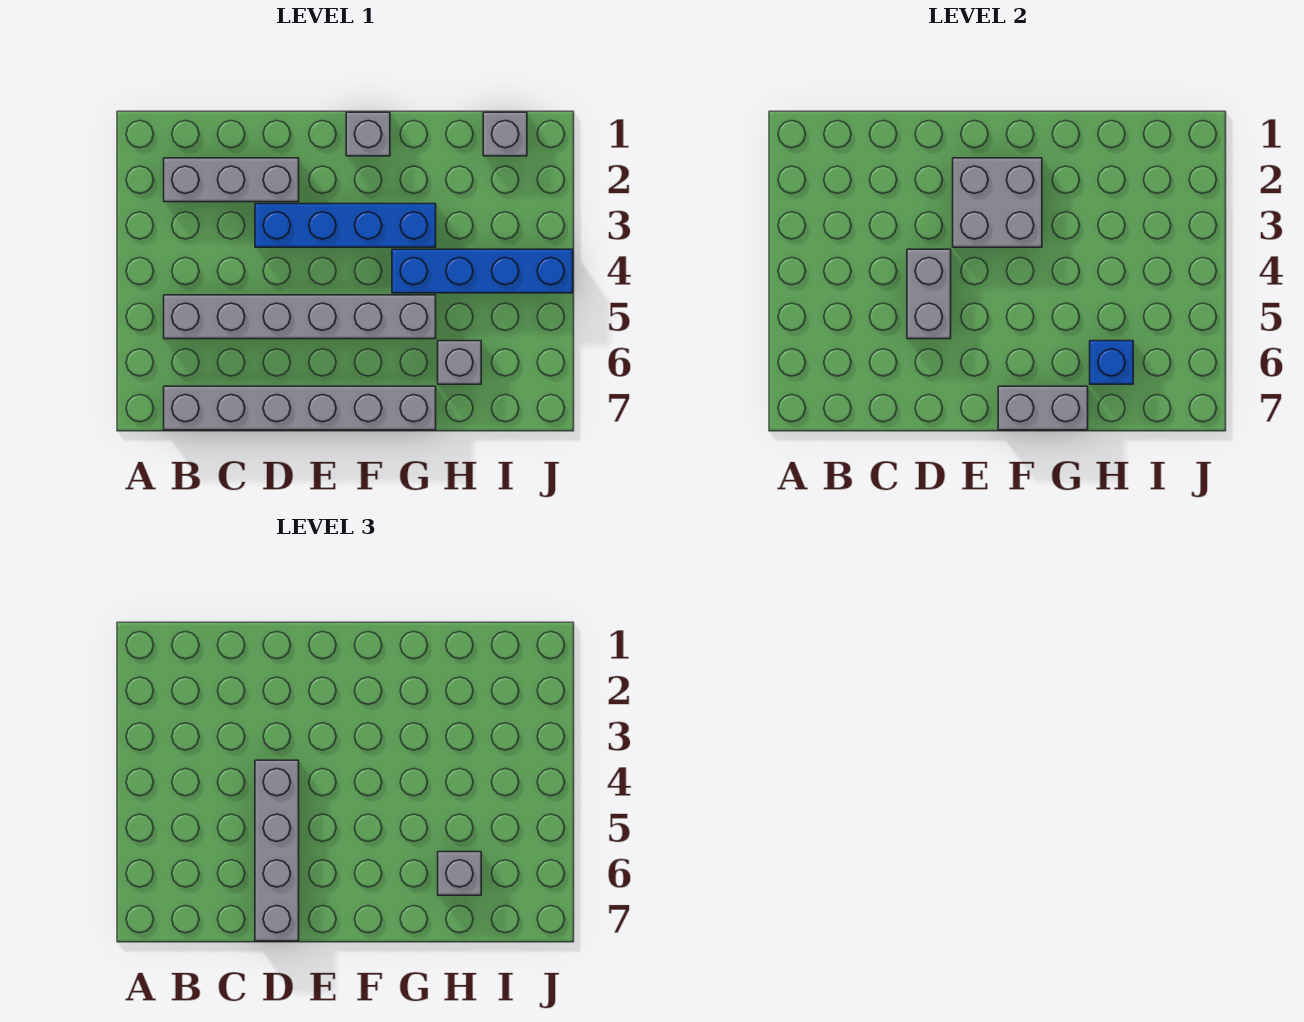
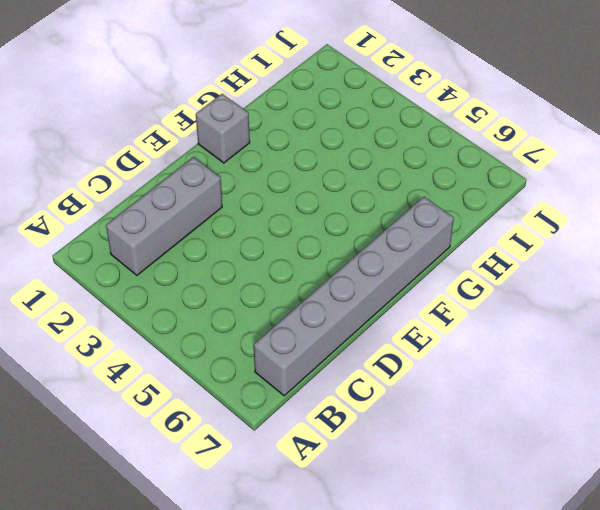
none -> grey brick B5:G5 level 1
none -> blue brick D3:G3 level 1
none -> blue brick G4:J4 level 1

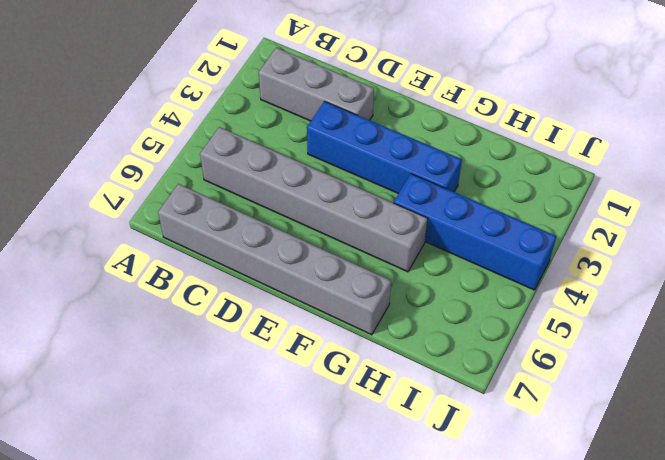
none -> grey brick F1 level 1
none -> grey brick H6 level 1
none -> grey brick I1 level 1

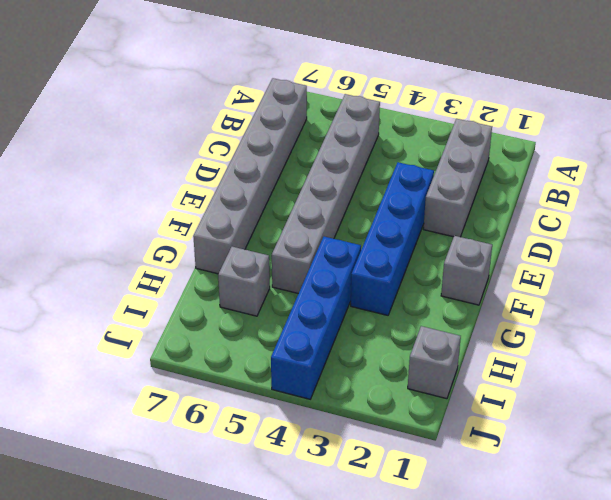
none -> grey brick D4:D5 level 2
none -> grey brick E2:F3 level 2
none -> grey brick F7:G7 level 2

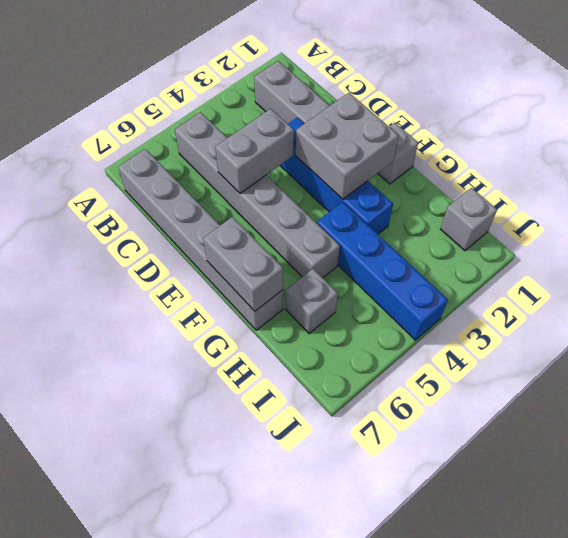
none -> blue brick H6 level 2
none -> grey brick D4:D7 level 3
none -> grey brick H6 level 3

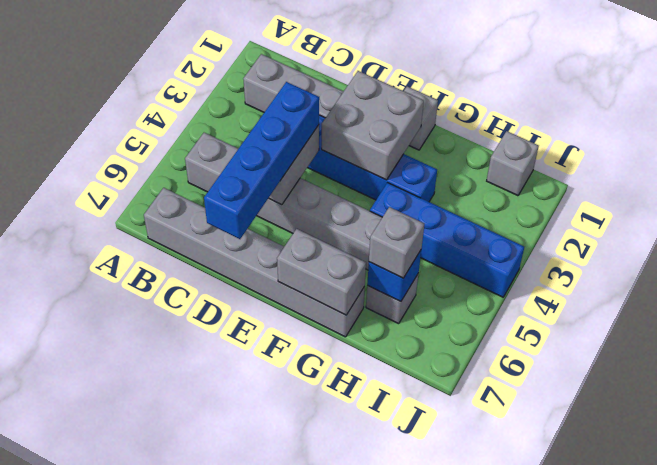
blue brick D4:D7 level 3 -> grey brick D4:D7 level 3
■ ■ ■ ■ ■ ■ ■
→ WHAT YOU NEED TO DO
Your task is to retype exactly, and only, the lines from the one that holds "none -> grey brick D4:D7 level 3" through the end of the listing, both end lines included, without any pictures.

→ TASK ANSWER
none -> grey brick D4:D7 level 3
none -> grey brick H6 level 3

blue brick D4:D7 level 3 -> grey brick D4:D7 level 3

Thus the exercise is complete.